- Given data -
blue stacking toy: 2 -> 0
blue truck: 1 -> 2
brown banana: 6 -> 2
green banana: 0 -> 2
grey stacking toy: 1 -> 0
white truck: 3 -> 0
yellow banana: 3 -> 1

- Directions for this task -
Retype exactly the lines from the one containing "grey stacking toy: 1 -> 0" through the last line of the records above, including both.

- Task result -
grey stacking toy: 1 -> 0
white truck: 3 -> 0
yellow banana: 3 -> 1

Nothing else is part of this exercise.